──────── DATA TO PROCESS ────────

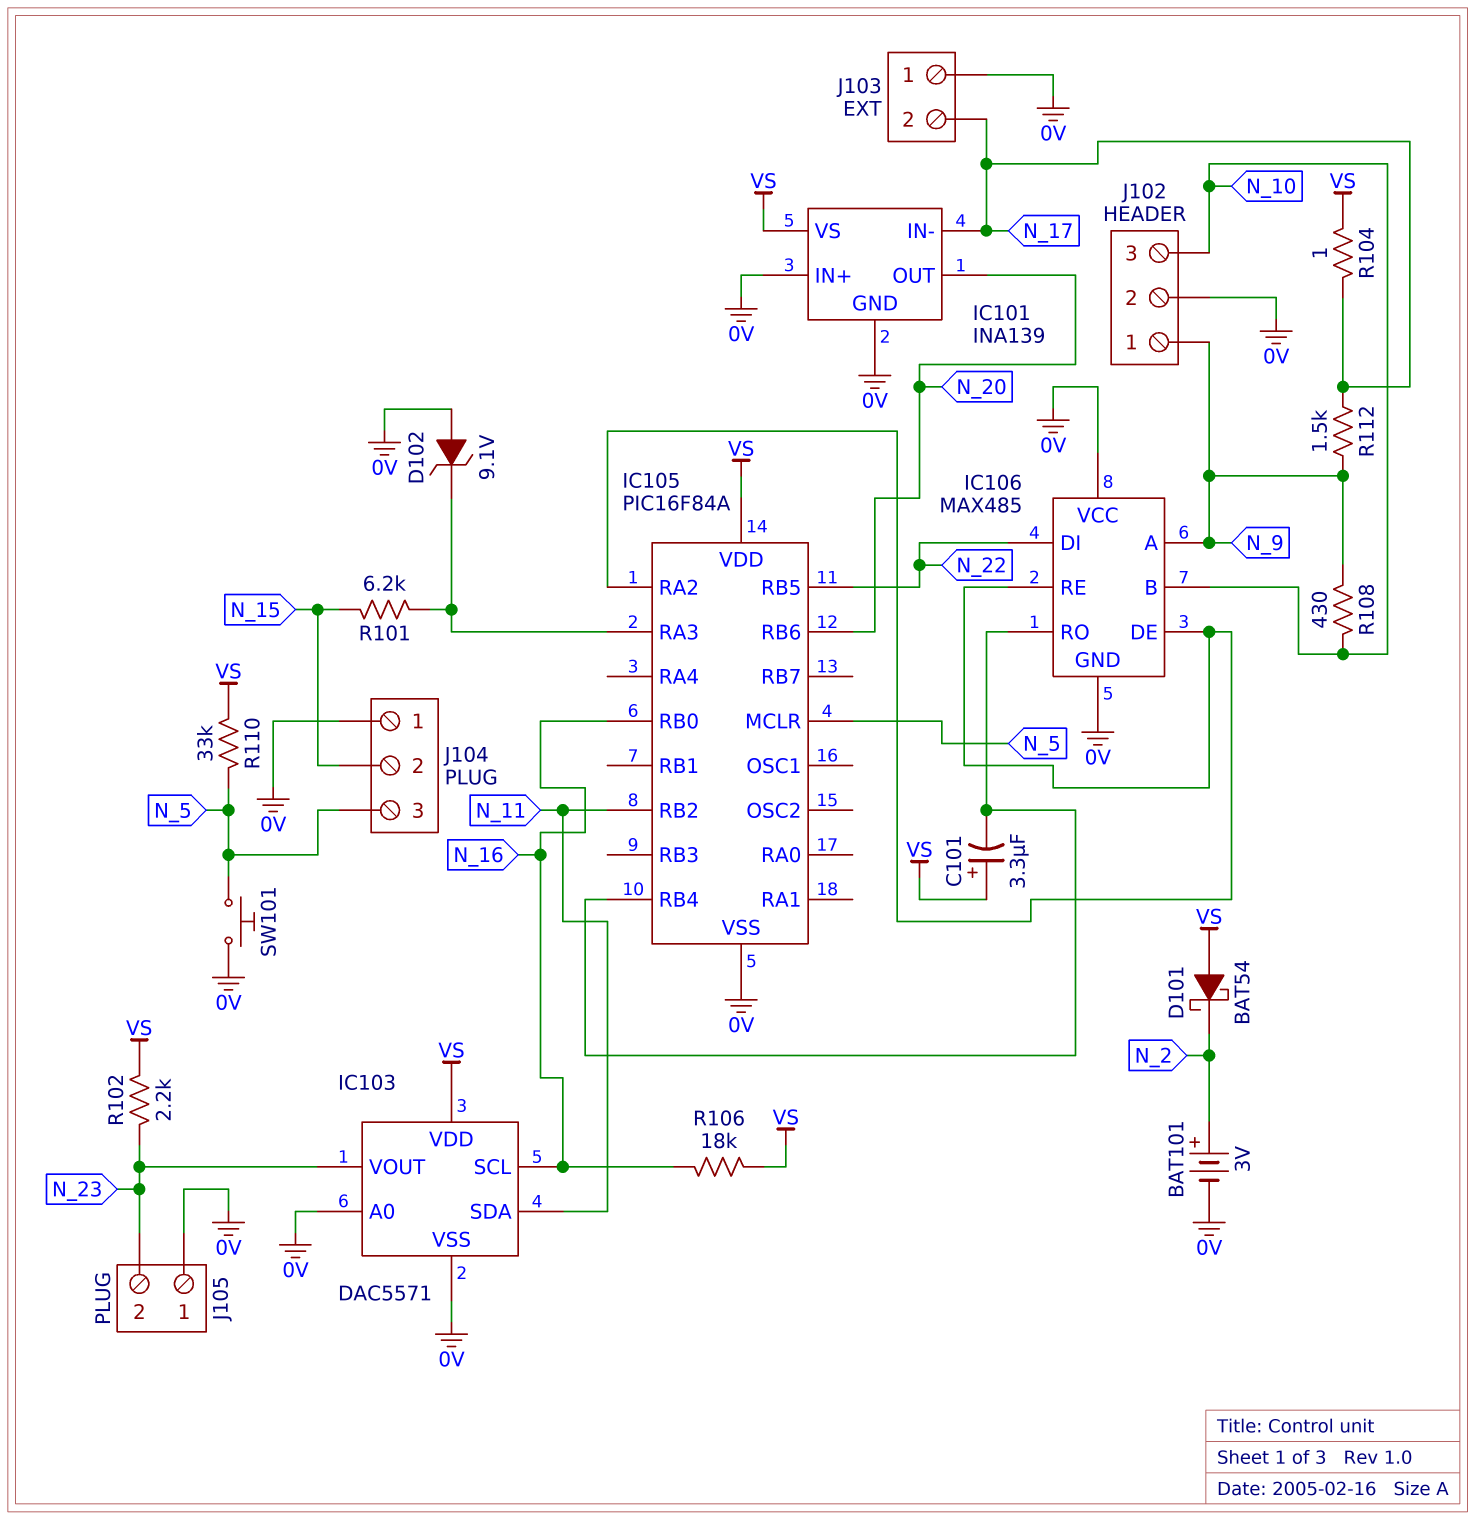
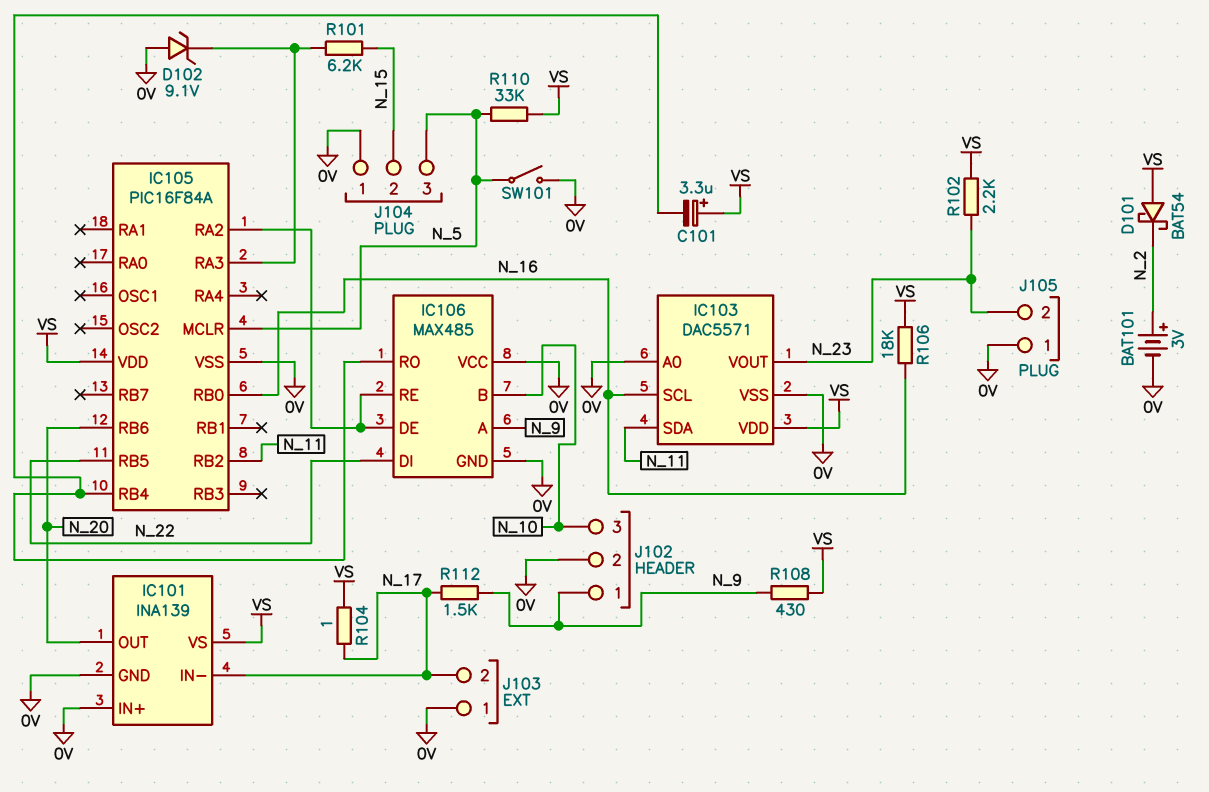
R108: 430 (N_9, N_10) -> 430 (N_9, VS)
SW101: button (0V, N_5) -> switch (0V, N_5)

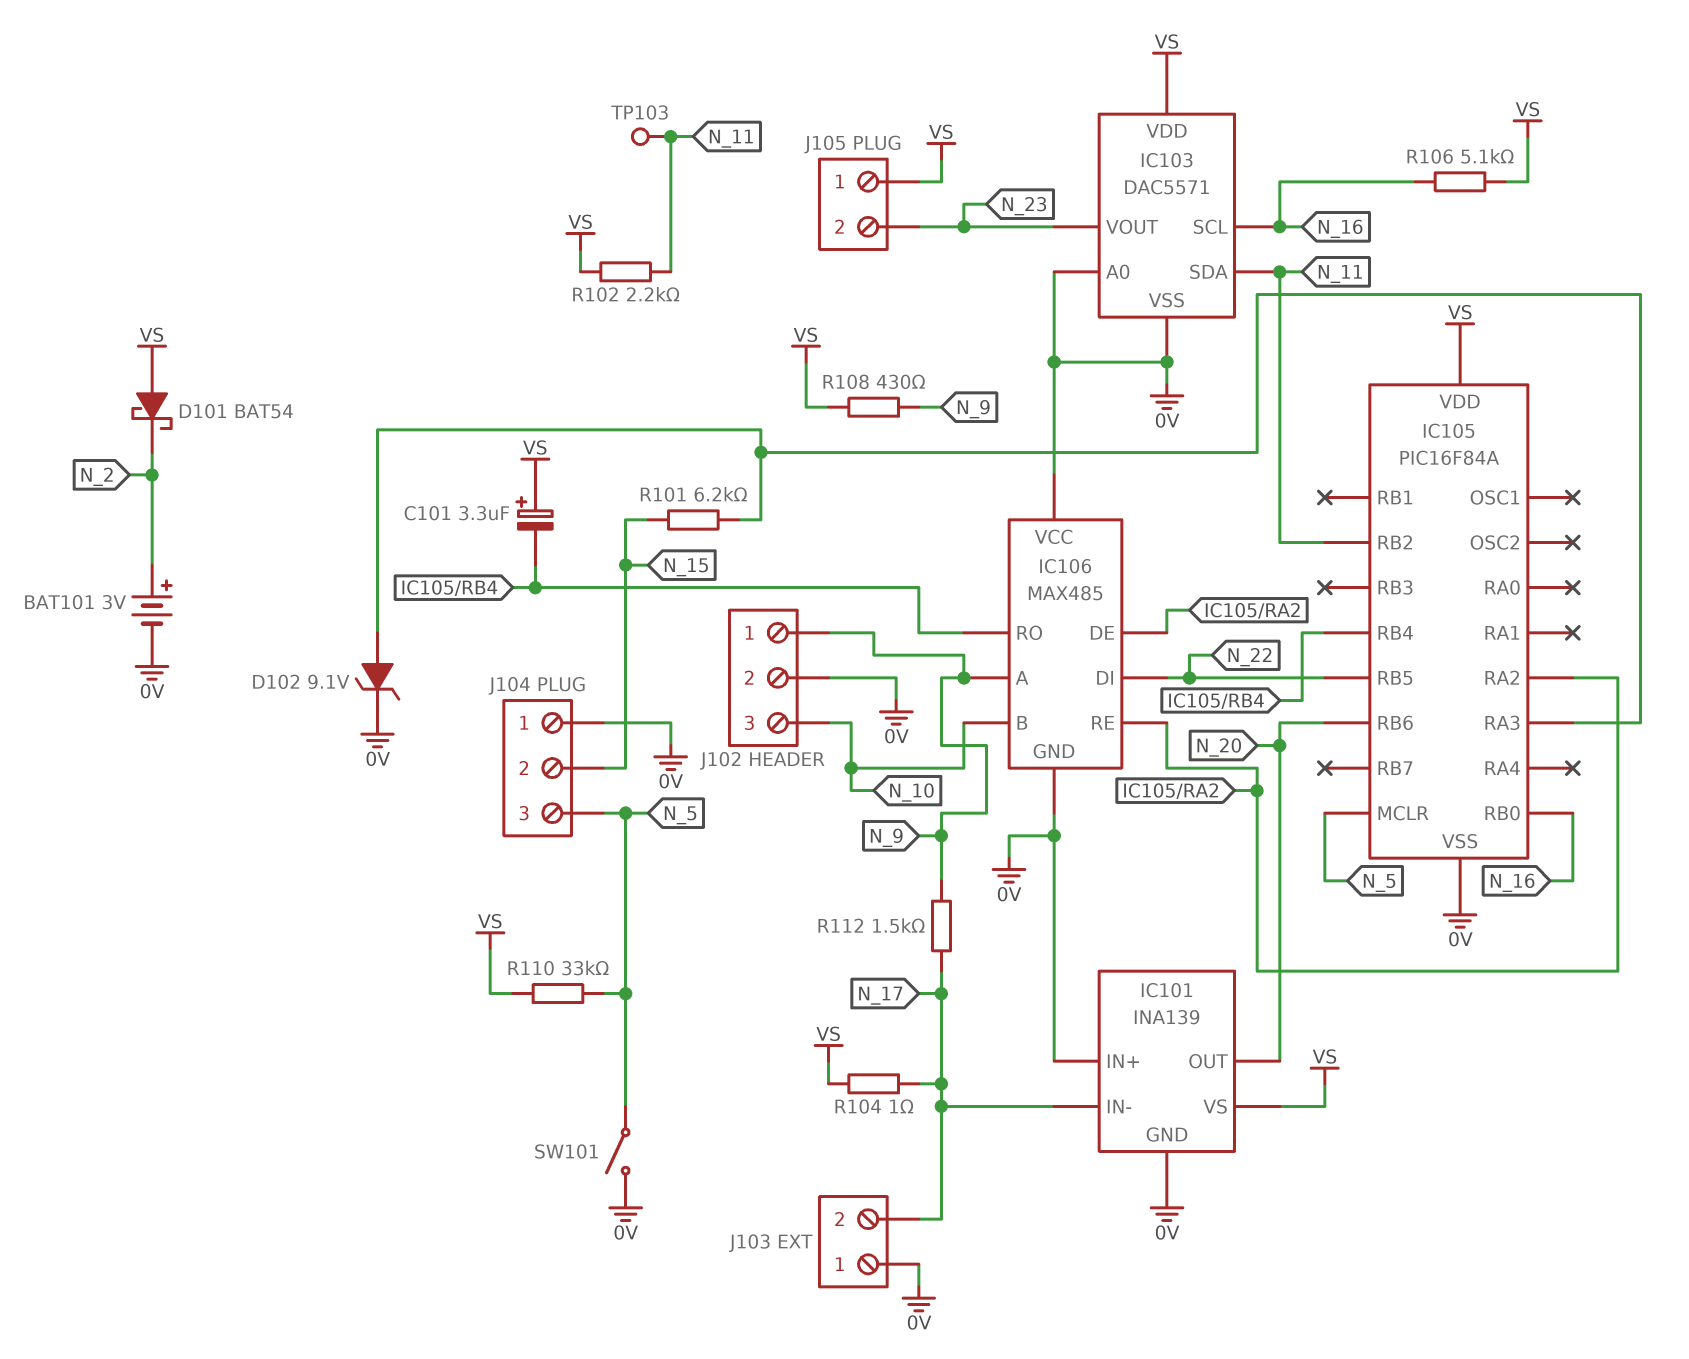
D102: zener 9.1V (A 0V, K IC105/RA3) -> zener 9.1V (A IC105/RA3, K 0V)
J105 pin 1: 0V -> VS
R102: 2.2k (N_23, VS) -> 2.2k (N_11, VS)
R106: 18k (N_16, VS) -> 5.1k (N_16, VS)
TP103: none -> test point (N_11)

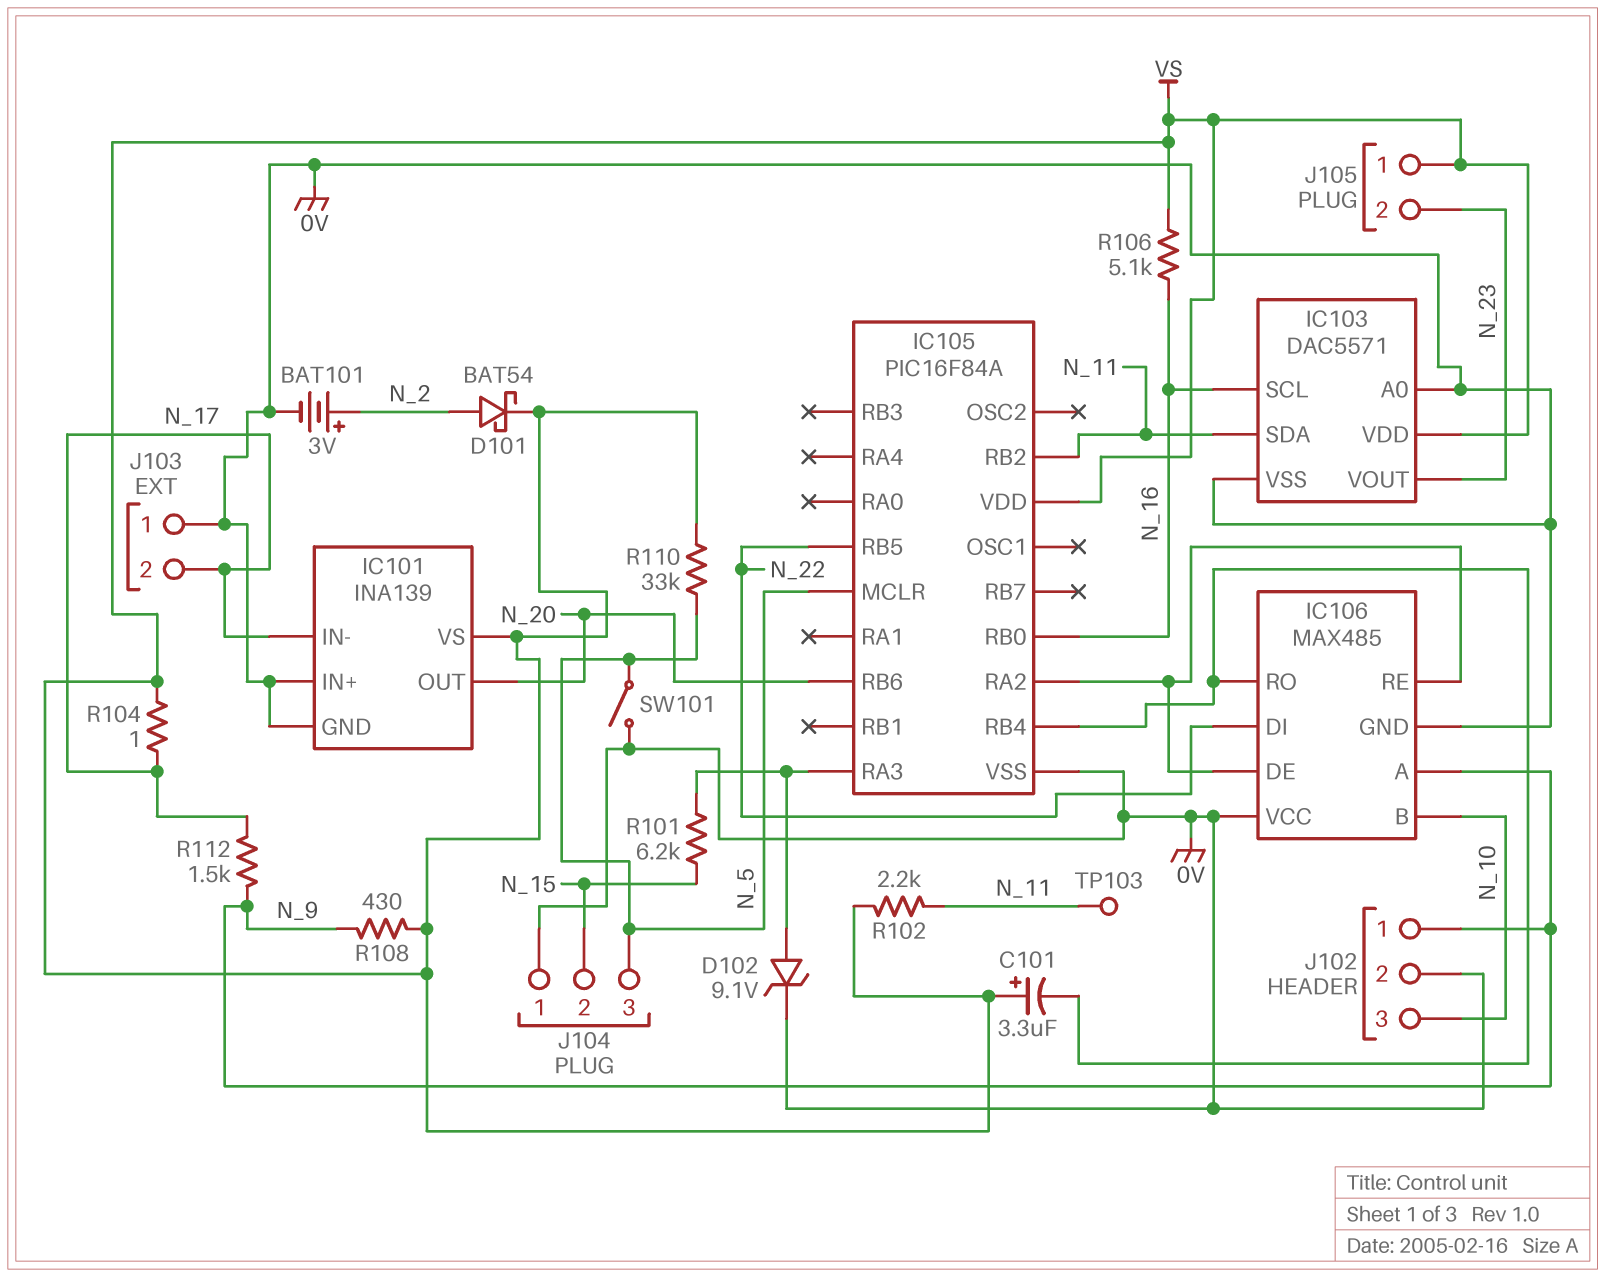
D101: schottky BAT54 (A VS, K N_2) -> schottky BAT54 (A N_2, K VS)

────────

→ **TASK BRIEF**:
An exact repeat of all the data is required, pictures excluded.

→ **EXERCISE ANSWER**:
R108: 430 (N_9, N_10) -> 430 (N_9, VS)
SW101: button (0V, N_5) -> switch (0V, N_5)

D102: zener 9.1V (A 0V, K IC105/RA3) -> zener 9.1V (A IC105/RA3, K 0V)
J105 pin 1: 0V -> VS
R102: 2.2k (N_23, VS) -> 2.2k (N_11, VS)
R106: 18k (N_16, VS) -> 5.1k (N_16, VS)
TP103: none -> test point (N_11)

D101: schottky BAT54 (A VS, K N_2) -> schottky BAT54 (A N_2, K VS)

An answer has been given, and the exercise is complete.